## Input material

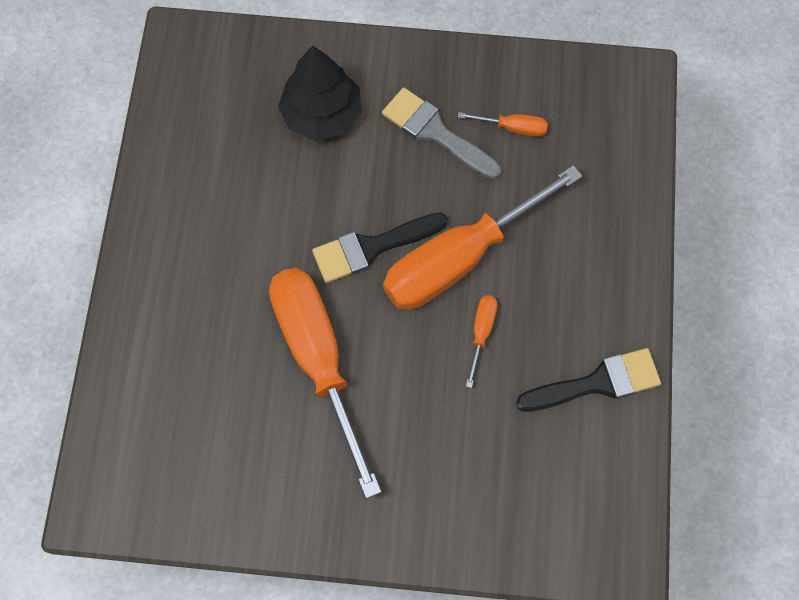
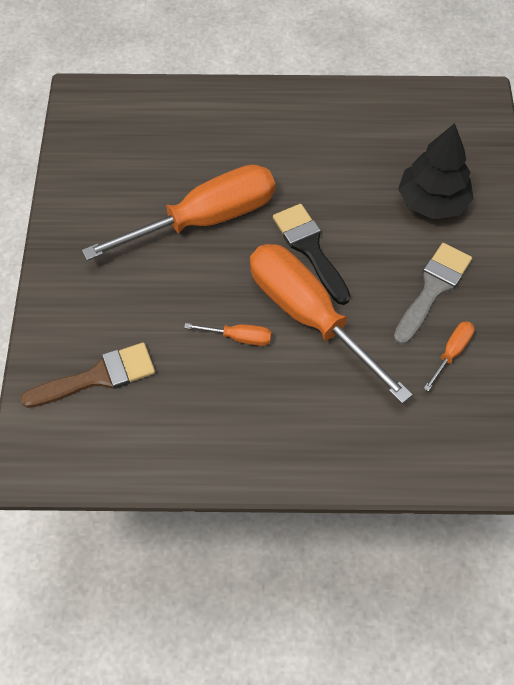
camera: 85 degrees right, 10 degrees down
(512, 128) = (451, 353): orange screwdriver -> orange screwdriver turned 150 degrees counterclockwise
(521, 487) = (98, 377): none -> brown brush
(597, 383) = (198, 437): black brush -> none

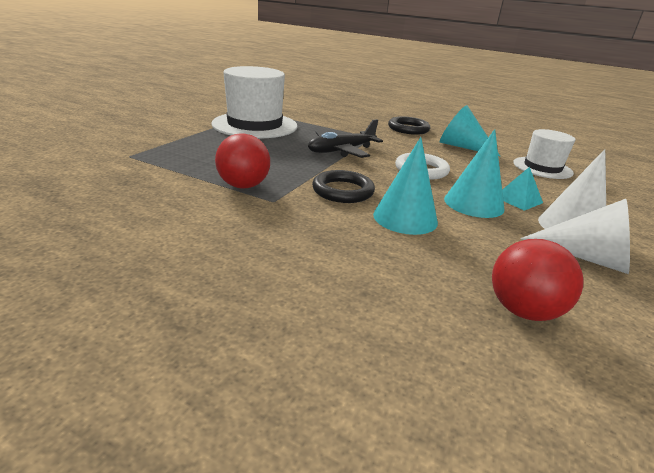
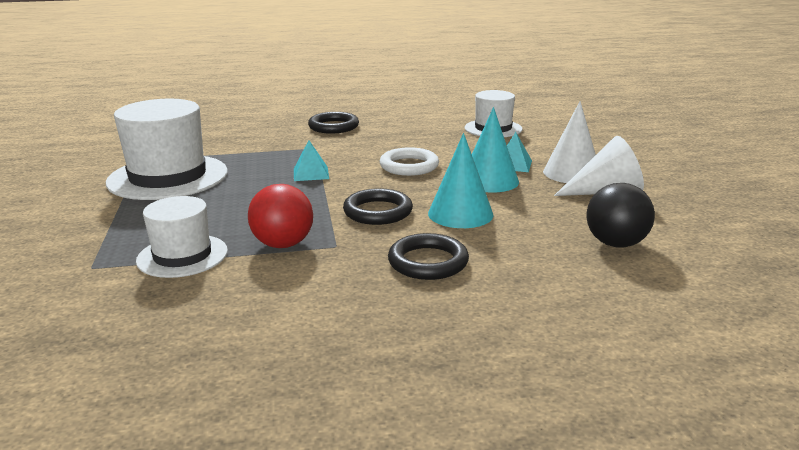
camera: 35 degrees left, 5 degrees down
(179, 168) = (182, 256): none -> white hat
(316, 241) = (428, 262): none -> black ring
(341, 151) = (311, 173): black plane -> turquoise pyramid
(462, 147) = (407, 130): turquoise cone -> none
(523, 310) = (615, 243): red ball -> black ball

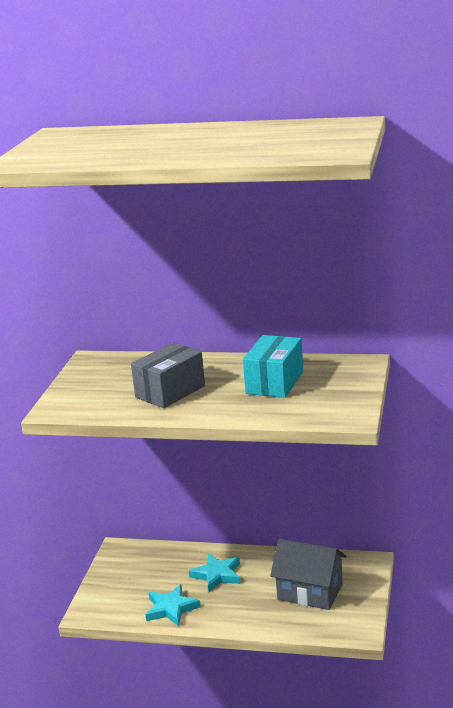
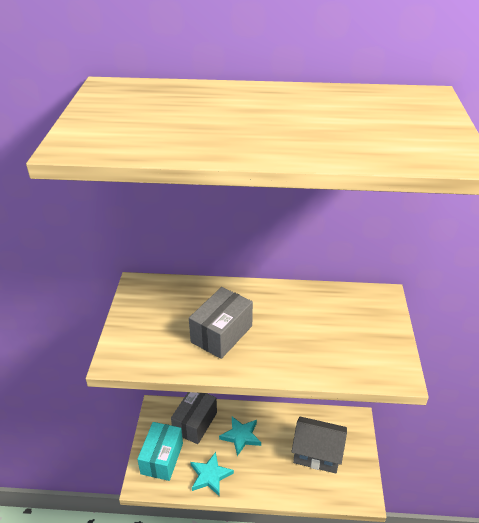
camera: 10 degrees left, 15 degrees up
(163, 562) = (195, 423): none -> grey box
(274, 383) = (314, 322): turquoise box -> turquoise box (162, 458)

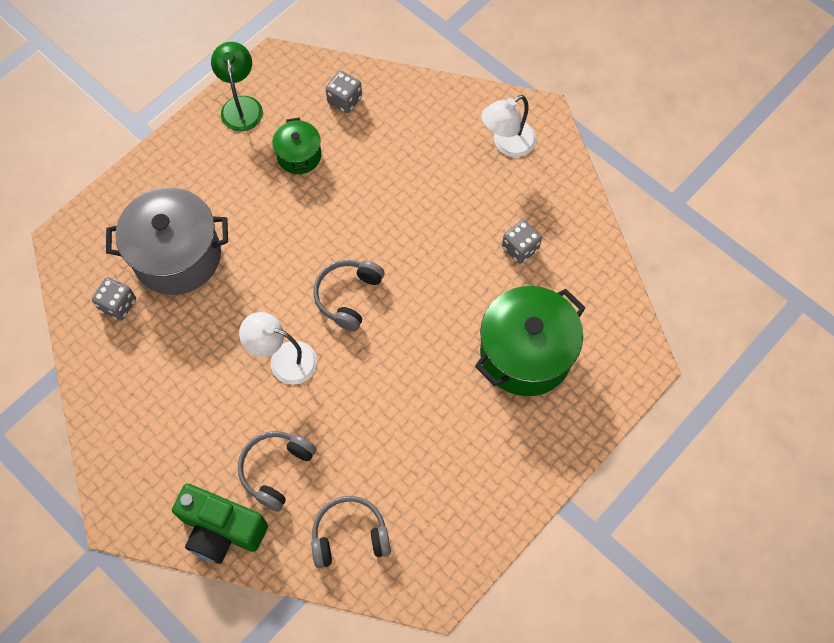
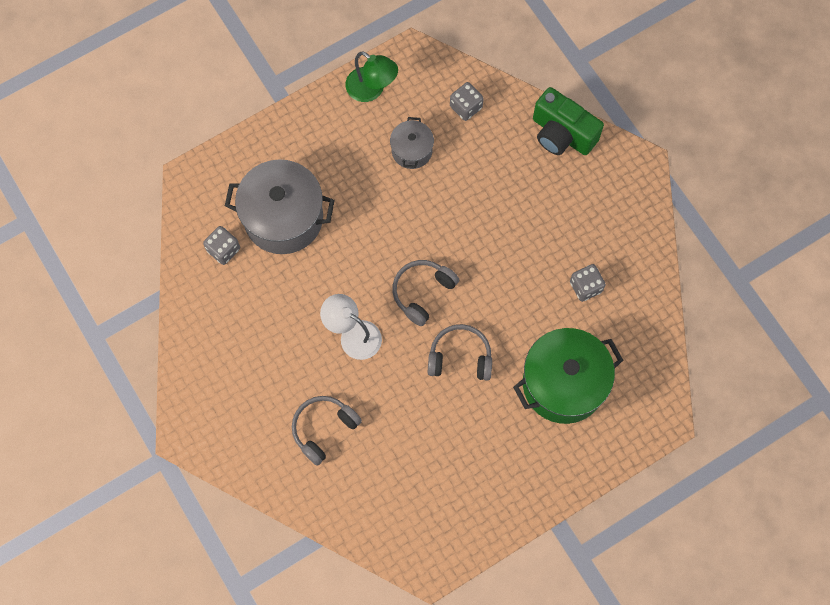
camera: 15 degrees right, 5 degrees up
(222, 529) = (267, 467): green camera -> green camera (562, 134)
(241, 105) = (371, 90): green lamp -> green lamp turned 120 degrees clockwise
(299, 155) = (412, 150): green pot -> grey pot
(349, 535) = (371, 501): grey headphones -> grey headphones (460, 357)
(507, 144) = (601, 186): white lamp -> none

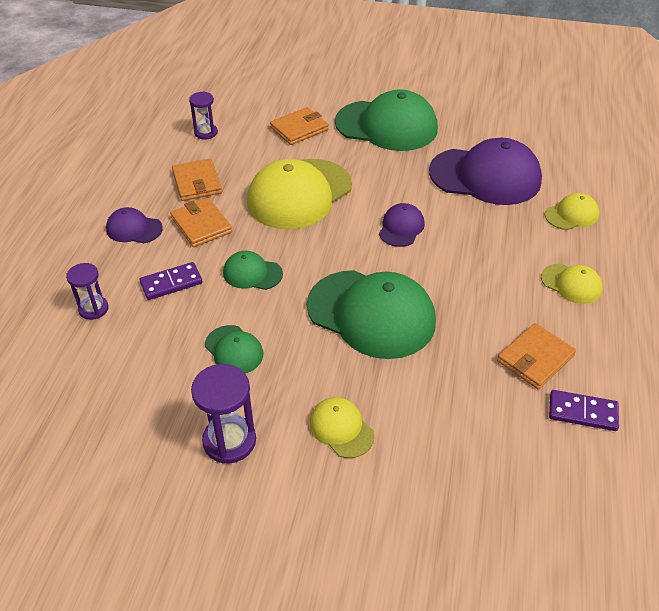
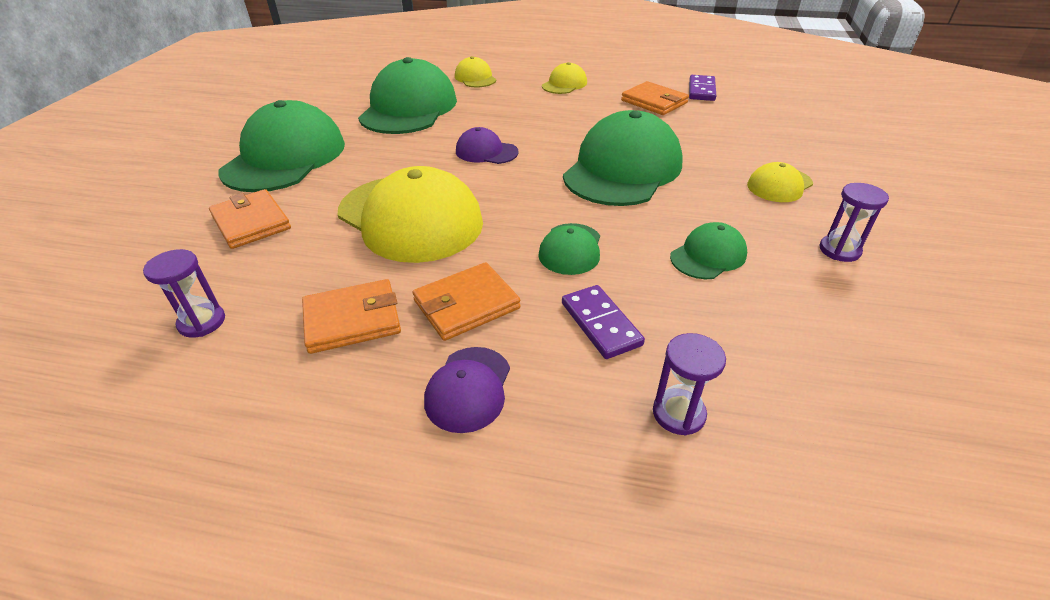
camera: 90 degrees left, 5 degrees down
(229, 441) = (839, 250): purple hourglass -> purple hourglass, size x0.64
(485, 176) = (409, 108): purple cap -> green cap

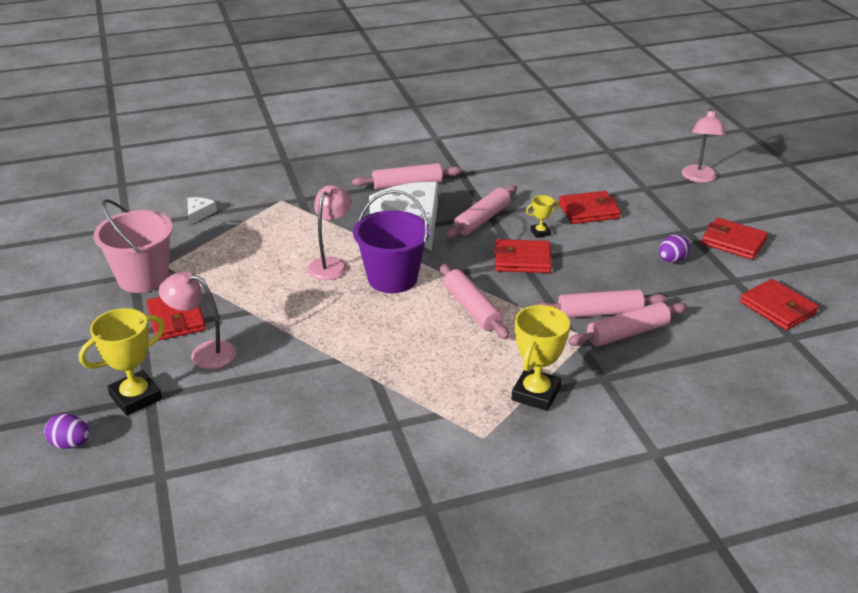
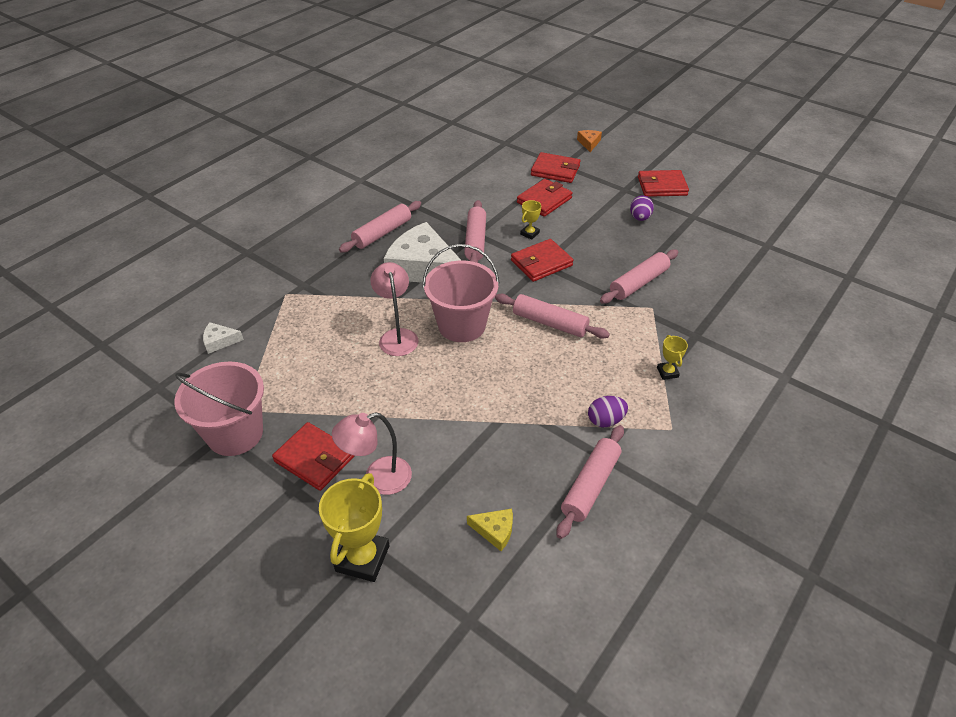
camera: 35 degrees left, 10 degrees up
(70, 444) = (352, 644): purple egg -> purple egg (605, 420)
(199, 214) = (220, 341): white cheese -> white cheese turned 75 degrees counterclockwise
(246, 430) = (495, 531): none -> yellow cheese
(392, 278) = (462, 325): purple bucket -> pink bucket
(536, 394) = (667, 372): yellow trophy -> yellow trophy, size x0.50
(627, 333) = (672, 291): pink rolling pin -> pink rolling pin (590, 485)
(699, 178) = (589, 143): pink lamp -> orange cheese
(778, 308) = (738, 226): red wallet -> red wallet (555, 170)

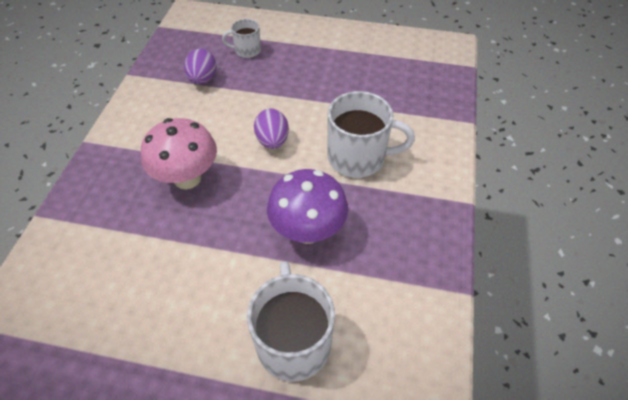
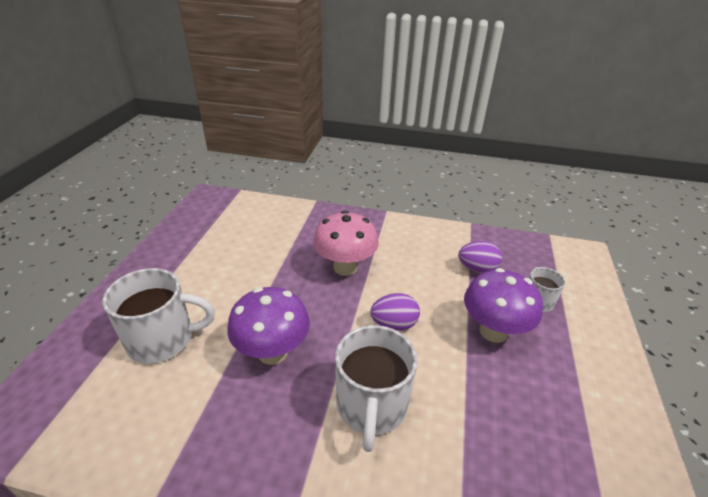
camera: 90 degrees right, 15 degrees down
(280, 80) = (493, 331): none -> purple mushroom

## What is required
For every entry above, write it out exactly and remove any image.

## Response to the exercise
camera: 85 degrees right, 10 degrees down
(512, 128) = (451, 353): orange screwdriver -> orange screwdriver turned 150 degrees counterclockwise
(521, 487) = (98, 377): none -> brown brush
(597, 383) = (198, 437): black brush -> none

camera: 35 degrees left, 5 degrees down
(179, 168) = (182, 256): none -> white hat
(316, 241) = (428, 262): none -> black ring
(341, 151) = (311, 173): black plane -> turquoise pyramid
(462, 147) = (407, 130): turquoise cone -> none
(523, 310) = (615, 243): red ball -> black ball

camera: 10 degrees left, 15 degrees up
(163, 562) = (195, 423): none -> grey box
(274, 383) = (314, 322): turquoise box -> turquoise box (162, 458)

camera: 15 degrees right, 5 degrees up
(222, 529) = (267, 467): green camera -> green camera (562, 134)
(241, 105) = (371, 90): green lamp -> green lamp turned 120 degrees clockwise
(299, 155) = (412, 150): green pot -> grey pot
(349, 535) = (371, 501): grey headphones -> grey headphones (460, 357)
(507, 144) = (601, 186): white lamp -> none

camera: 90 degrees left, 5 degrees down
(229, 441) = (839, 250): purple hourglass -> purple hourglass, size x0.64
(485, 176) = (409, 108): purple cap -> green cap

camera: 35 degrees left, 10 degrees up
(70, 444) = (352, 644): purple egg -> purple egg (605, 420)
(199, 214) = (220, 341): white cheese -> white cheese turned 75 degrees counterclockwise
(246, 430) = (495, 531): none -> yellow cheese
(392, 278) = (462, 325): purple bucket -> pink bucket
(536, 394) = (667, 372): yellow trophy -> yellow trophy, size x0.50
(627, 333) = (672, 291): pink rolling pin -> pink rolling pin (590, 485)
(699, 178) = (589, 143): pink lamp -> orange cheese
(778, 308) = (738, 226): red wallet -> red wallet (555, 170)

camera: 90 degrees right, 15 degrees down
(280, 80) = (493, 331): none -> purple mushroom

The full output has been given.